Problem details:
Exclude the images and repeat all remaining entries exactly.

Records for this task:
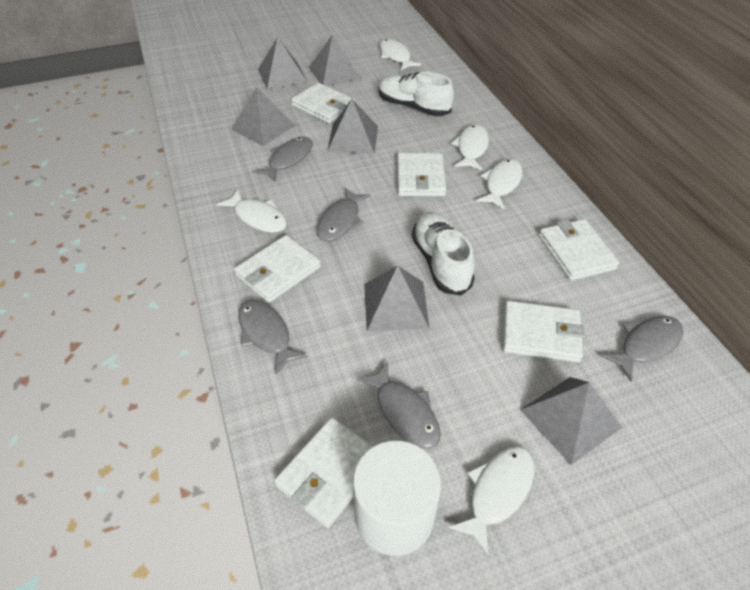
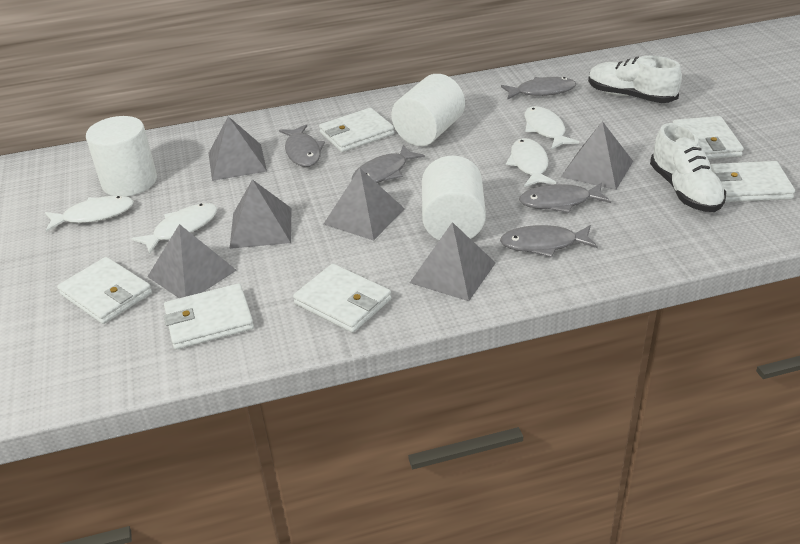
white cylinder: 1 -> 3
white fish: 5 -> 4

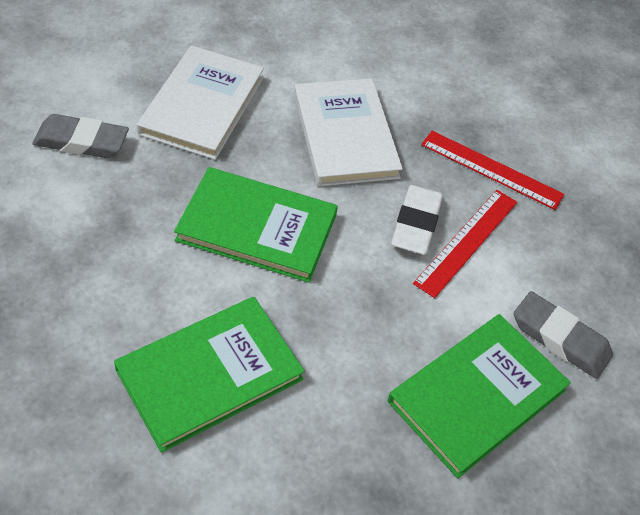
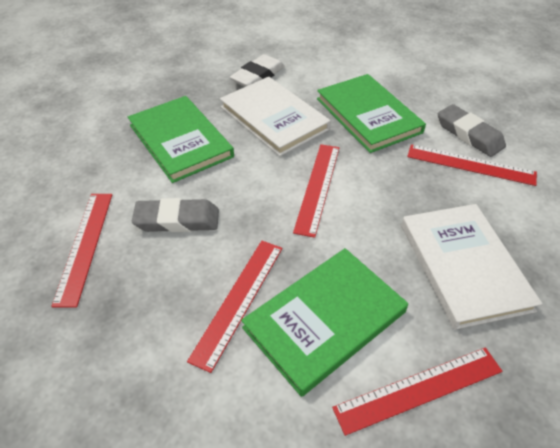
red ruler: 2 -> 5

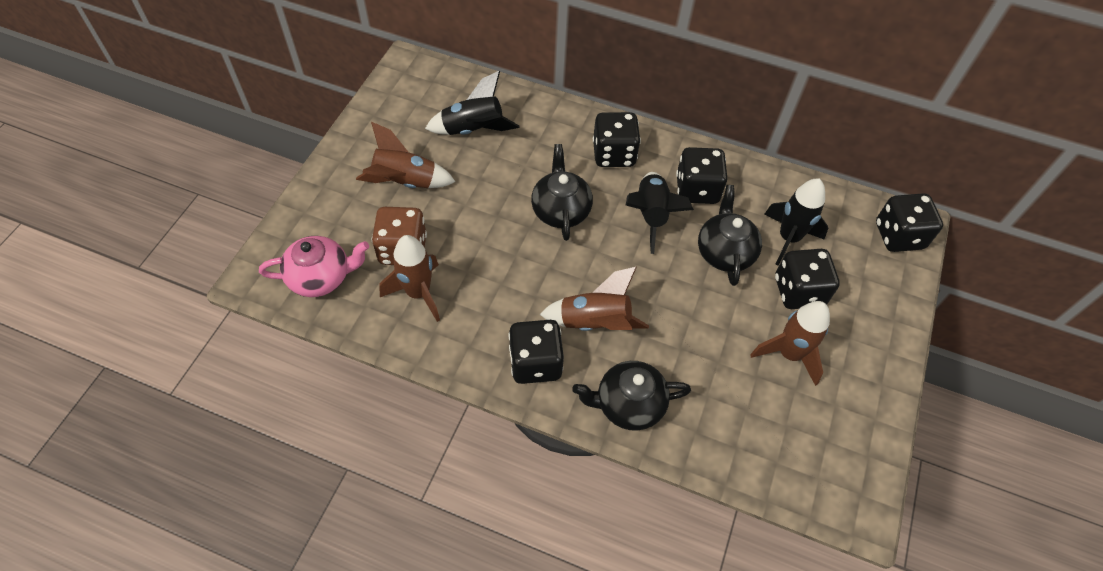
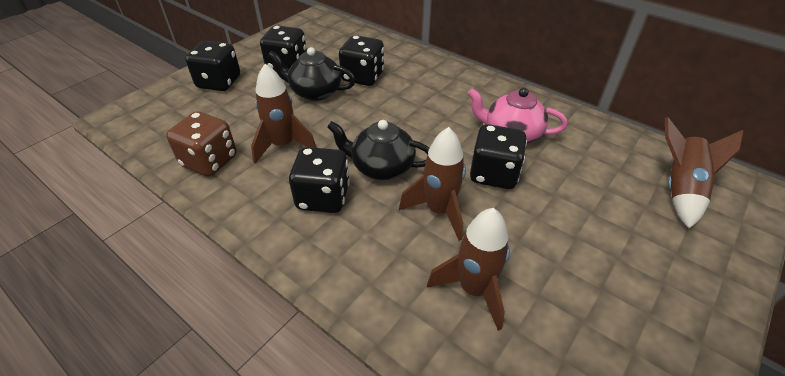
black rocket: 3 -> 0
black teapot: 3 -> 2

The completed task:
white cylinder: 1 -> 3
white fish: 5 -> 4

red ruler: 2 -> 5

black rocket: 3 -> 0
black teapot: 3 -> 2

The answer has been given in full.